[MATERIAL TO PROCESS — start]

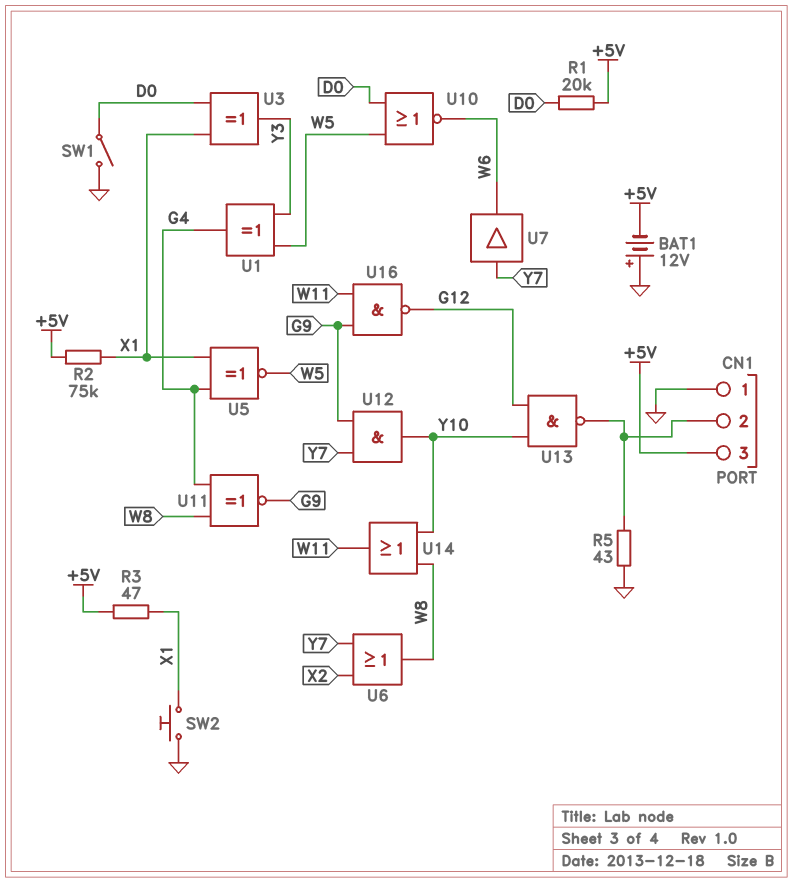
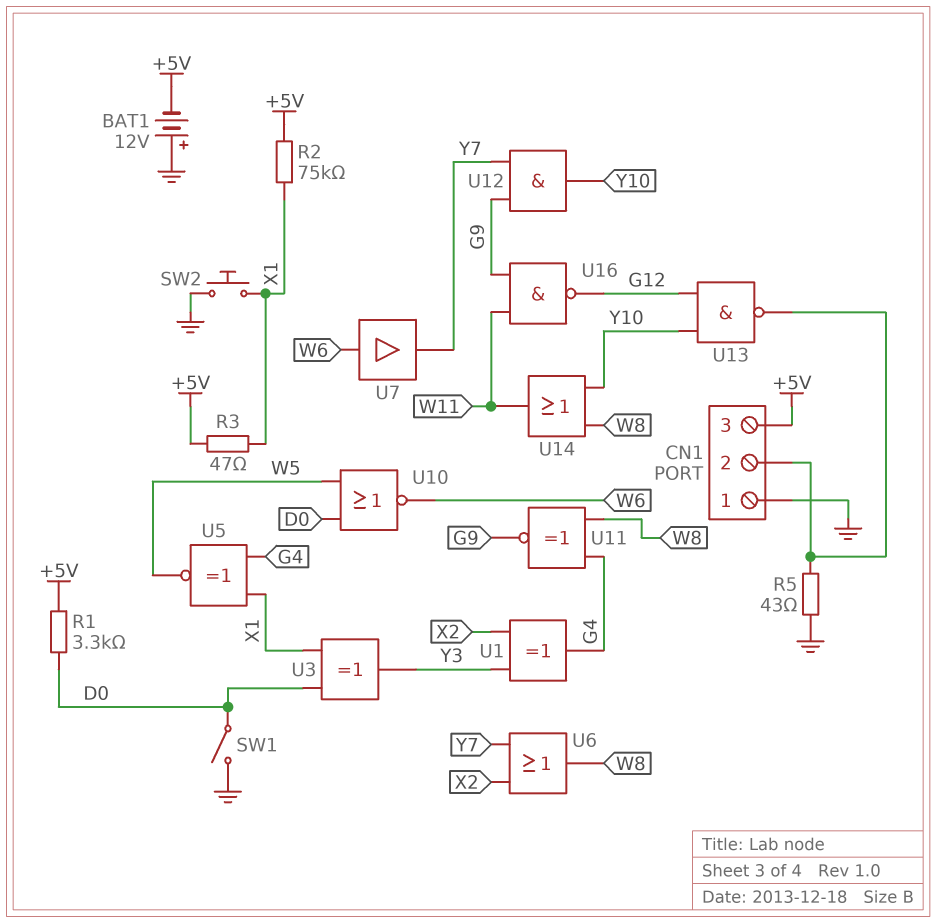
R1: 20k (+5V, D0) -> 3.3k (+5V, D0)
U1: XOR (in W5, in Y3, out G4) -> XOR (in X2, in Y3, out G4)
U7: buffer (in Y7, out W6) -> buffer (in W6, out Y7)

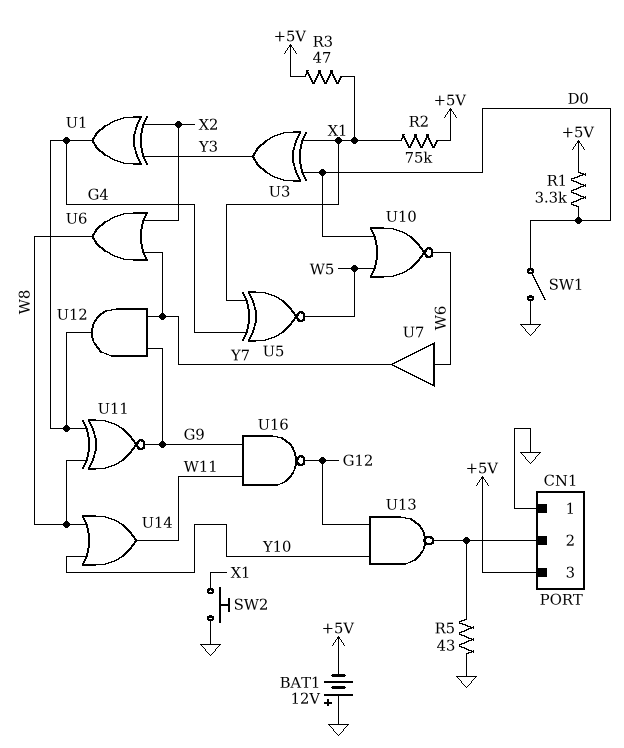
U12: AND (in G9, in Y7, out Y10) -> AND (in G9, in Y7, out G4)

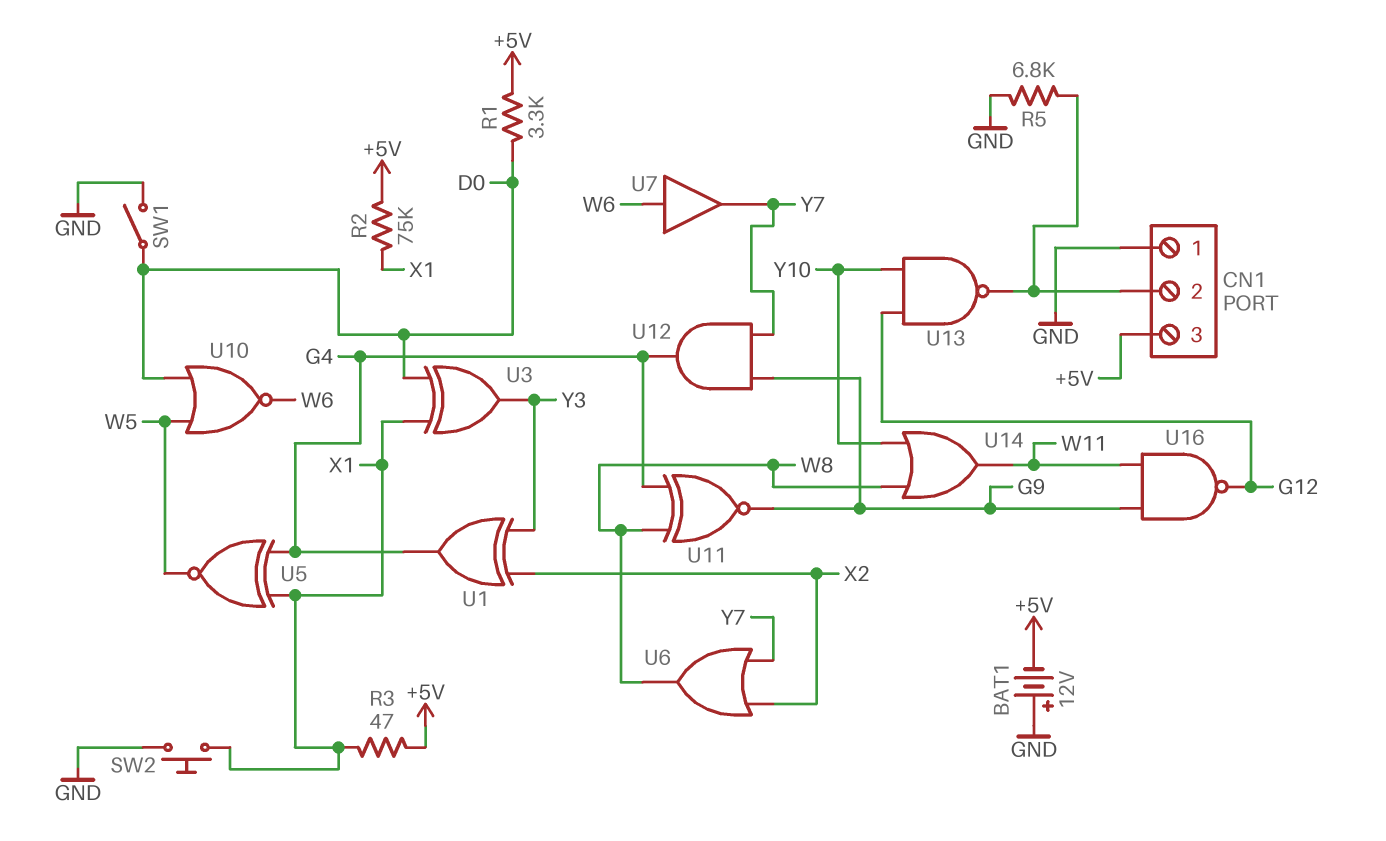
R5: 43 (CN1/2, GND) -> 6.8k (CN1/2, GND)

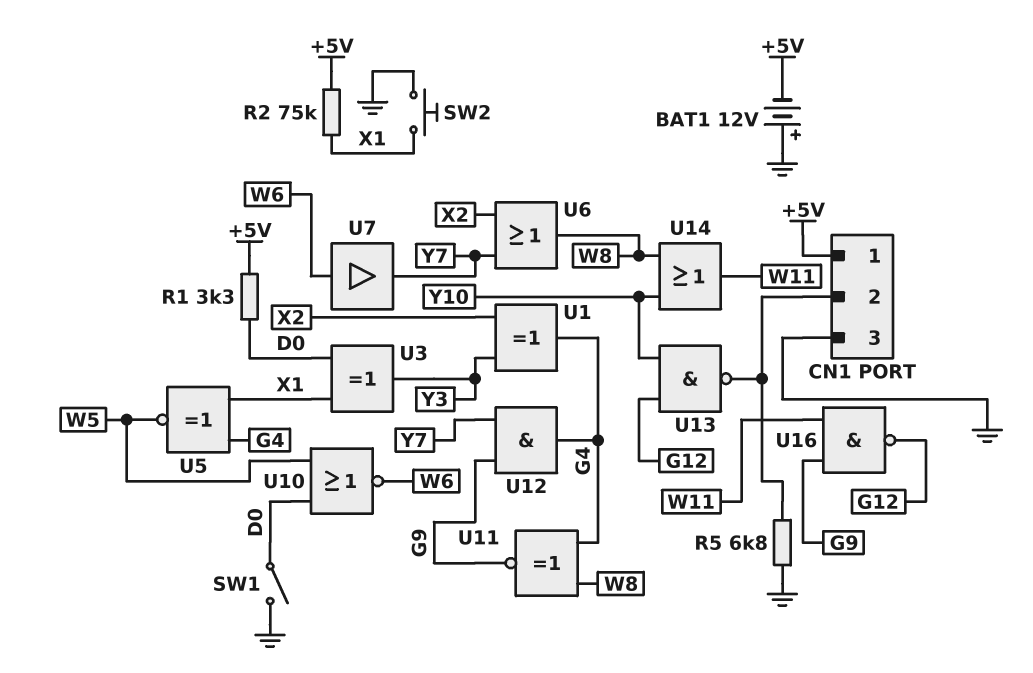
CN1 pin 1: GND -> +5V
CN1 pin 3: +5V -> GND
R3: 47 (+5V, X1) -> none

[MATERIAL TO PROCESS — finish]

■ ASSIGNED TASK ■
Your task is to print exactly the lines from the one containing "U1: XOR (in" through the final line of the records above, with no pictures and nothing more.

■ COMPLETED EXERCISE ■
U1: XOR (in W5, in Y3, out G4) -> XOR (in X2, in Y3, out G4)
U7: buffer (in Y7, out W6) -> buffer (in W6, out Y7)

U12: AND (in G9, in Y7, out Y10) -> AND (in G9, in Y7, out G4)

R5: 43 (CN1/2, GND) -> 6.8k (CN1/2, GND)

CN1 pin 1: GND -> +5V
CN1 pin 3: +5V -> GND
R3: 47 (+5V, X1) -> none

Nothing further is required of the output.